• **DESCRIPTION OF THE TASK**
The copy must match the data below line for line and contain no images.

• **DATA BELOW**
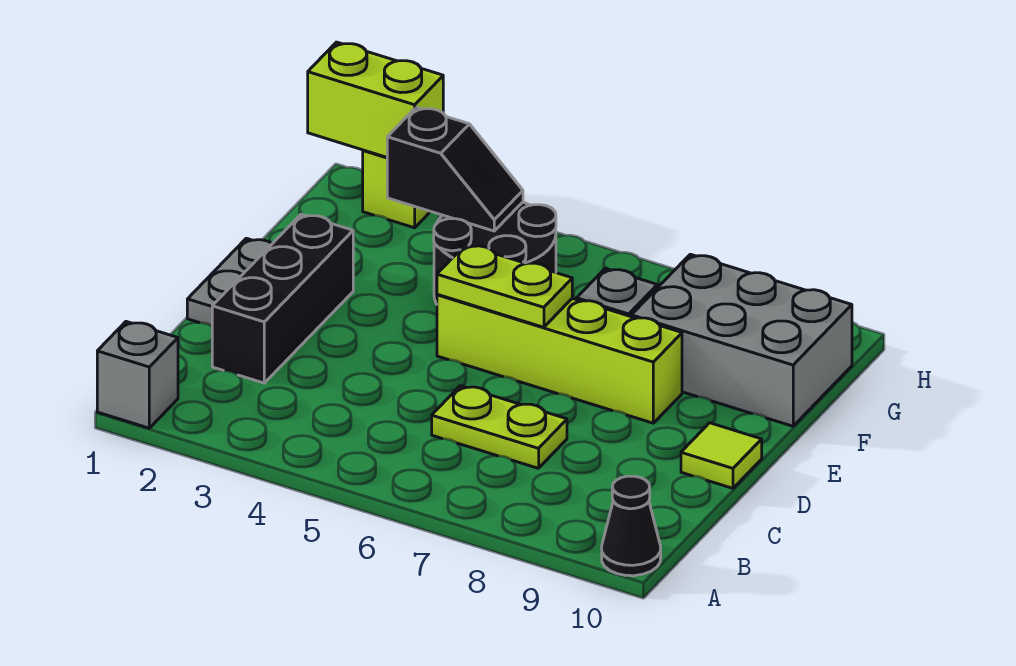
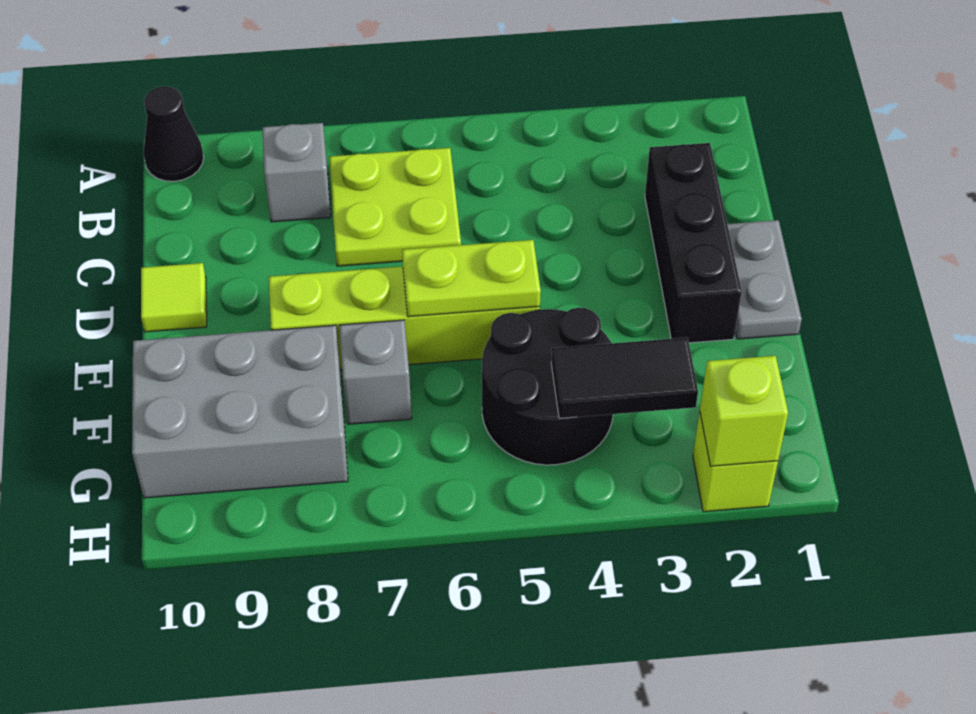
grey brick A1 level 1 -> grey brick B8 level 1
lime plate C6:C7 level 1 -> lime plate B6:C7 level 1
black slope G3:G4 level 2 top 3 -> black tile G3:G4 level 2
lime brick H1:H2 level 2 -> lime brick H2 level 2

• **TASK RESULT**
grey brick A1 level 1 -> grey brick B8 level 1
lime plate C6:C7 level 1 -> lime plate B6:C7 level 1
black slope G3:G4 level 2 top 3 -> black tile G3:G4 level 2
lime brick H1:H2 level 2 -> lime brick H2 level 2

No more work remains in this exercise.